▶ _Dataset excerpts_:
★ ★ ★

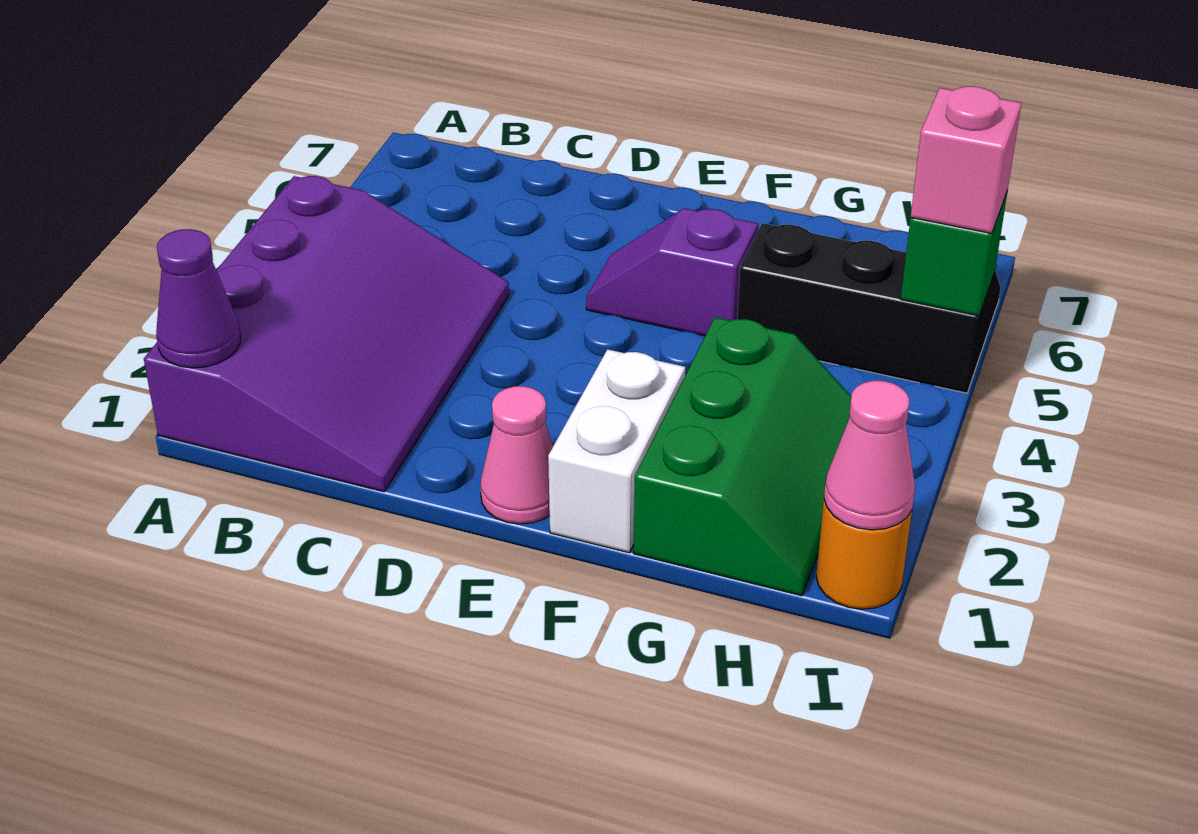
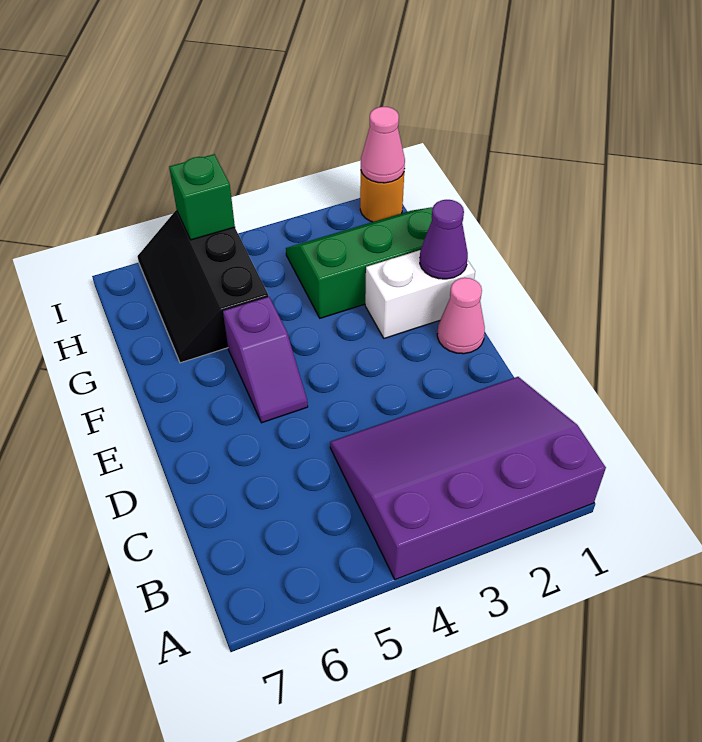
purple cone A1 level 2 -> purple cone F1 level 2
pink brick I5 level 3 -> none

★ ★ ★

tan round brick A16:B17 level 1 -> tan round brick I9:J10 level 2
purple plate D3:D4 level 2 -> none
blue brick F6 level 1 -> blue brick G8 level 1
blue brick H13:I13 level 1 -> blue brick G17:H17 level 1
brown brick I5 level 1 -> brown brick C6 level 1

★ ★ ★

▶ _Problem to work on_:
In the data above, retype exactly and only the lines between the one holding "blue brick H13:I13" and the one holding "brown brick I5", inclusive.

▶ _Response for this exercise_:
blue brick H13:I13 level 1 -> blue brick G17:H17 level 1
brown brick I5 level 1 -> brown brick C6 level 1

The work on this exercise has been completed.